Requirement:
Restate the records underneath, keeping each one exactly the same.

Saved data entries:
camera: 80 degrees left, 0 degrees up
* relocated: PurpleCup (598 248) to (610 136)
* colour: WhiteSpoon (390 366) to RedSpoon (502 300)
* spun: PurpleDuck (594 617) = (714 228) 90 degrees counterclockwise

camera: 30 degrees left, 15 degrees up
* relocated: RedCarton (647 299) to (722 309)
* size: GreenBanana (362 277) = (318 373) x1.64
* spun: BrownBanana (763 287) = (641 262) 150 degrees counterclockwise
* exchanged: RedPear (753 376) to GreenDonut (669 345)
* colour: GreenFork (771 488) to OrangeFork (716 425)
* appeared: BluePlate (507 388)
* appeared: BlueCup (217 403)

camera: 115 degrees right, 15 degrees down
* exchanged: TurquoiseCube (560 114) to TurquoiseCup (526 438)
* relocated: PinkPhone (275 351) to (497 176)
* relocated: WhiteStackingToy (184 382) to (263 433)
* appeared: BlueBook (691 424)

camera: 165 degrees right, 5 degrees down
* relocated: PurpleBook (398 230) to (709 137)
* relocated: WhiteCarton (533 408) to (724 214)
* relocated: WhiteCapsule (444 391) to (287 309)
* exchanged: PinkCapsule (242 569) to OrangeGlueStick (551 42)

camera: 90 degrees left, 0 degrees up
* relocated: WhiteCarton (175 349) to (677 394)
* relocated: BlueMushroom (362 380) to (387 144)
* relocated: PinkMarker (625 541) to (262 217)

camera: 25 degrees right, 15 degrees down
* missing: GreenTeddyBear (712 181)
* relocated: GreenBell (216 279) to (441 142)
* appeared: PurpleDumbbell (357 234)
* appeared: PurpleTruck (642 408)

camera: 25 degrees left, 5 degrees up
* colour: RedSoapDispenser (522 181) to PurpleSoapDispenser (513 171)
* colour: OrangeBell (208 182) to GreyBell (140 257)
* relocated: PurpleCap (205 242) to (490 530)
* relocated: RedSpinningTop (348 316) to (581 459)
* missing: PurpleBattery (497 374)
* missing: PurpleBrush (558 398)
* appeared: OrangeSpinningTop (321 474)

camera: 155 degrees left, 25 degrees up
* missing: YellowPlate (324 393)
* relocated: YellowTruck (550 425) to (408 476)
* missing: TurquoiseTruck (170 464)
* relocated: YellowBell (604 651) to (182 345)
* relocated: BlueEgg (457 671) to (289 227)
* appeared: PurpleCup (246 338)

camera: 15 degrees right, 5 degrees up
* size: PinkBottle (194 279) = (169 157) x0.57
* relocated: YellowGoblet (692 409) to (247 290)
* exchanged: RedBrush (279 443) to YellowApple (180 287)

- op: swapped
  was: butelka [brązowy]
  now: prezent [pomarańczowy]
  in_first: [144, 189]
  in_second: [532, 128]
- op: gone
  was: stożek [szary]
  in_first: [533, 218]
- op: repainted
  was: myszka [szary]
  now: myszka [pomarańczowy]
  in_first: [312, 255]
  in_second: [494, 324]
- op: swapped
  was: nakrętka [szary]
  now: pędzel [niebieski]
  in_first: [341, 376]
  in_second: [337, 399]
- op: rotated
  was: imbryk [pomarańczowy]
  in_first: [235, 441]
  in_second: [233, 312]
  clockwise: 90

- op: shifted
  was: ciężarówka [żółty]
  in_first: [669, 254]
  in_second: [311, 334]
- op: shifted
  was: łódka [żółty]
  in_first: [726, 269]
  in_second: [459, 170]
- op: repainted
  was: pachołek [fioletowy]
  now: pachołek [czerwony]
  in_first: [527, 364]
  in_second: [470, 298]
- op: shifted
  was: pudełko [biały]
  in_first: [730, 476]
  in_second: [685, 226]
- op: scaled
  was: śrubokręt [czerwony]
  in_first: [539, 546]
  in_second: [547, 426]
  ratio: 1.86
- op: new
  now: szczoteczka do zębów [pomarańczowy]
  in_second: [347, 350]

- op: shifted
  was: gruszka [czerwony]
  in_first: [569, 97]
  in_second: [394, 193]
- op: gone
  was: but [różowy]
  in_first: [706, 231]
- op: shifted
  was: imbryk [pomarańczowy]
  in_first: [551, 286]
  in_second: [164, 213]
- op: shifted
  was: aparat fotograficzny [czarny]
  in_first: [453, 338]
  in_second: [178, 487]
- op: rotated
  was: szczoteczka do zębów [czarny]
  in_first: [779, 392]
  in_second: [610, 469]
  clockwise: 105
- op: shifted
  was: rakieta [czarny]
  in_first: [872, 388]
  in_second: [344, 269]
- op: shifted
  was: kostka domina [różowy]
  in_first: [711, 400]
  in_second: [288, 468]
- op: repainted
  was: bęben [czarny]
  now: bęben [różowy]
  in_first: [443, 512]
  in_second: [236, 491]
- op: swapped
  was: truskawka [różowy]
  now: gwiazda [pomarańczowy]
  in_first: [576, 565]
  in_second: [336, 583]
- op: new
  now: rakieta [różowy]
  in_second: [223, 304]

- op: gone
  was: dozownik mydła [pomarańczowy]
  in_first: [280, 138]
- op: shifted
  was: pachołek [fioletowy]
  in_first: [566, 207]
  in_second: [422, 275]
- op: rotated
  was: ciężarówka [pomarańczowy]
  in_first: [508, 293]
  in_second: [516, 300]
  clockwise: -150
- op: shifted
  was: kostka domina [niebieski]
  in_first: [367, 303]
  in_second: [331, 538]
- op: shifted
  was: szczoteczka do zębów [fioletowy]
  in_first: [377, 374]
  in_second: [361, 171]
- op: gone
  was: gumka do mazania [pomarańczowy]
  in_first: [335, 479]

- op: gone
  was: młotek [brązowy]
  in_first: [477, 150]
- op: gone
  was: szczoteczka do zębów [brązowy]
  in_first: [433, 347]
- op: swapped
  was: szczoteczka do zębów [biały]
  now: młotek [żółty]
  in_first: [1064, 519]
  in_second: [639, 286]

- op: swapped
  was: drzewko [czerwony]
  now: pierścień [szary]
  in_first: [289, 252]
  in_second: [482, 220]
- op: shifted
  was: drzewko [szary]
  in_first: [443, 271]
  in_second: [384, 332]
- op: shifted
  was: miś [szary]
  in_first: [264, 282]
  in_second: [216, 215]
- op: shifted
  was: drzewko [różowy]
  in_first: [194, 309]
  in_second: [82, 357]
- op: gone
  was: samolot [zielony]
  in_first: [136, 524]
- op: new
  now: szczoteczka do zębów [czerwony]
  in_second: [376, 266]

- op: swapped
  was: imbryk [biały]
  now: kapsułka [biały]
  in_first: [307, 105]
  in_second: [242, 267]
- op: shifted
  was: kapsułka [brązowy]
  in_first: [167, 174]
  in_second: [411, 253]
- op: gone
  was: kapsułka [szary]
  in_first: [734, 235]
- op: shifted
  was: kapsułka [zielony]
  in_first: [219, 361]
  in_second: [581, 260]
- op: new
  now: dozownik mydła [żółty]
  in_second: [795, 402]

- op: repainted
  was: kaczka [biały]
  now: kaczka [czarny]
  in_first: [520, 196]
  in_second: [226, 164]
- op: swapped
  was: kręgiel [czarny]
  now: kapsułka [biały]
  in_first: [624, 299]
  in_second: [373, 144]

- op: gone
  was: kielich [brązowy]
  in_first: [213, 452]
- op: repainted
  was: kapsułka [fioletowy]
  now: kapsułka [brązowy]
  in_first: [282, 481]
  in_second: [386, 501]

Solution:
camera: 80 degrees left, 0 degrees up
* relocated: PurpleCup (598 248) to (610 136)
* colour: WhiteSpoon (390 366) to RedSpoon (502 300)
* spun: PurpleDuck (594 617) = (714 228) 90 degrees counterclockwise

camera: 30 degrees left, 15 degrees up
* relocated: RedCarton (647 299) to (722 309)
* size: GreenBanana (362 277) = (318 373) x1.64
* spun: BrownBanana (763 287) = (641 262) 150 degrees counterclockwise
* exchanged: RedPear (753 376) to GreenDonut (669 345)
* colour: GreenFork (771 488) to OrangeFork (716 425)
* appeared: BluePlate (507 388)
* appeared: BlueCup (217 403)

camera: 115 degrees right, 15 degrees down
* exchanged: TurquoiseCube (560 114) to TurquoiseCup (526 438)
* relocated: PinkPhone (275 351) to (497 176)
* relocated: WhiteStackingToy (184 382) to (263 433)
* appeared: BlueBook (691 424)

camera: 165 degrees right, 5 degrees down
* relocated: PurpleBook (398 230) to (709 137)
* relocated: WhiteCarton (533 408) to (724 214)
* relocated: WhiteCapsule (444 391) to (287 309)
* exchanged: PinkCapsule (242 569) to OrangeGlueStick (551 42)

camera: 90 degrees left, 0 degrees up
* relocated: WhiteCarton (175 349) to (677 394)
* relocated: BlueMushroom (362 380) to (387 144)
* relocated: PinkMarker (625 541) to (262 217)

camera: 25 degrees right, 15 degrees down
* missing: GreenTeddyBear (712 181)
* relocated: GreenBell (216 279) to (441 142)
* appeared: PurpleDumbbell (357 234)
* appeared: PurpleTruck (642 408)

camera: 25 degrees left, 5 degrees up
* colour: RedSoapDispenser (522 181) to PurpleSoapDispenser (513 171)
* colour: OrangeBell (208 182) to GreyBell (140 257)
* relocated: PurpleCap (205 242) to (490 530)
* relocated: RedSpinningTop (348 316) to (581 459)
* missing: PurpleBattery (497 374)
* missing: PurpleBrush (558 398)
* appeared: OrangeSpinningTop (321 474)

camera: 155 degrees left, 25 degrees up
* missing: YellowPlate (324 393)
* relocated: YellowTruck (550 425) to (408 476)
* missing: TurquoiseTruck (170 464)
* relocated: YellowBell (604 651) to (182 345)
* relocated: BlueEgg (457 671) to (289 227)
* appeared: PurpleCup (246 338)

camera: 15 degrees right, 5 degrees up
* size: PinkBottle (194 279) = (169 157) x0.57
* relocated: YellowGoblet (692 409) to (247 290)
* exchanged: RedBrush (279 443) to YellowApple (180 287)

- op: swapped
  was: butelka [brązowy]
  now: prezent [pomarańczowy]
  in_first: [144, 189]
  in_second: [532, 128]
- op: gone
  was: stożek [szary]
  in_first: [533, 218]
- op: repainted
  was: myszka [szary]
  now: myszka [pomarańczowy]
  in_first: [312, 255]
  in_second: [494, 324]
- op: swapped
  was: nakrętka [szary]
  now: pędzel [niebieski]
  in_first: [341, 376]
  in_second: [337, 399]
- op: rotated
  was: imbryk [pomarańczowy]
  in_first: [235, 441]
  in_second: [233, 312]
  clockwise: 90

- op: shifted
  was: ciężarówka [żółty]
  in_first: [669, 254]
  in_second: [311, 334]
- op: shifted
  was: łódka [żółty]
  in_first: [726, 269]
  in_second: [459, 170]
- op: repainted
  was: pachołek [fioletowy]
  now: pachołek [czerwony]
  in_first: [527, 364]
  in_second: [470, 298]
- op: shifted
  was: pudełko [biały]
  in_first: [730, 476]
  in_second: [685, 226]
- op: scaled
  was: śrubokręt [czerwony]
  in_first: [539, 546]
  in_second: [547, 426]
  ratio: 1.86
- op: new
  now: szczoteczka do zębów [pomarańczowy]
  in_second: [347, 350]

- op: shifted
  was: gruszka [czerwony]
  in_first: [569, 97]
  in_second: [394, 193]
- op: gone
  was: but [różowy]
  in_first: [706, 231]
- op: shifted
  was: imbryk [pomarańczowy]
  in_first: [551, 286]
  in_second: [164, 213]
- op: shifted
  was: aparat fotograficzny [czarny]
  in_first: [453, 338]
  in_second: [178, 487]
- op: rotated
  was: szczoteczka do zębów [czarny]
  in_first: [779, 392]
  in_second: [610, 469]
  clockwise: 105
- op: shifted
  was: rakieta [czarny]
  in_first: [872, 388]
  in_second: [344, 269]
- op: shifted
  was: kostka domina [różowy]
  in_first: [711, 400]
  in_second: [288, 468]
- op: repainted
  was: bęben [czarny]
  now: bęben [różowy]
  in_first: [443, 512]
  in_second: [236, 491]
- op: swapped
  was: truskawka [różowy]
  now: gwiazda [pomarańczowy]
  in_first: [576, 565]
  in_second: [336, 583]
- op: new
  now: rakieta [różowy]
  in_second: [223, 304]

- op: gone
  was: dozownik mydła [pomarańczowy]
  in_first: [280, 138]
- op: shifted
  was: pachołek [fioletowy]
  in_first: [566, 207]
  in_second: [422, 275]
- op: rotated
  was: ciężarówka [pomarańczowy]
  in_first: [508, 293]
  in_second: [516, 300]
  clockwise: -150
- op: shifted
  was: kostka domina [niebieski]
  in_first: [367, 303]
  in_second: [331, 538]
- op: shifted
  was: szczoteczka do zębów [fioletowy]
  in_first: [377, 374]
  in_second: [361, 171]
- op: gone
  was: gumka do mazania [pomarańczowy]
  in_first: [335, 479]

- op: gone
  was: młotek [brązowy]
  in_first: [477, 150]
- op: gone
  was: szczoteczka do zębów [brązowy]
  in_first: [433, 347]
- op: swapped
  was: szczoteczka do zębów [biały]
  now: młotek [żółty]
  in_first: [1064, 519]
  in_second: [639, 286]

- op: swapped
  was: drzewko [czerwony]
  now: pierścień [szary]
  in_first: [289, 252]
  in_second: [482, 220]
- op: shifted
  was: drzewko [szary]
  in_first: [443, 271]
  in_second: [384, 332]
- op: shifted
  was: miś [szary]
  in_first: [264, 282]
  in_second: [216, 215]
- op: shifted
  was: drzewko [różowy]
  in_first: [194, 309]
  in_second: [82, 357]
- op: gone
  was: samolot [zielony]
  in_first: [136, 524]
- op: new
  now: szczoteczka do zębów [czerwony]
  in_second: [376, 266]

- op: swapped
  was: imbryk [biały]
  now: kapsułka [biały]
  in_first: [307, 105]
  in_second: [242, 267]
- op: shifted
  was: kapsułka [brązowy]
  in_first: [167, 174]
  in_second: [411, 253]
- op: gone
  was: kapsułka [szary]
  in_first: [734, 235]
- op: shifted
  was: kapsułka [zielony]
  in_first: [219, 361]
  in_second: [581, 260]
- op: new
  now: dozownik mydła [żółty]
  in_second: [795, 402]

- op: repainted
  was: kaczka [biały]
  now: kaczka [czarny]
  in_first: [520, 196]
  in_second: [226, 164]
- op: swapped
  was: kręgiel [czarny]
  now: kapsułka [biały]
  in_first: [624, 299]
  in_second: [373, 144]

- op: gone
  was: kielich [brązowy]
  in_first: [213, 452]
- op: repainted
  was: kapsułka [fioletowy]
  now: kapsułka [brązowy]
  in_first: [282, 481]
  in_second: [386, 501]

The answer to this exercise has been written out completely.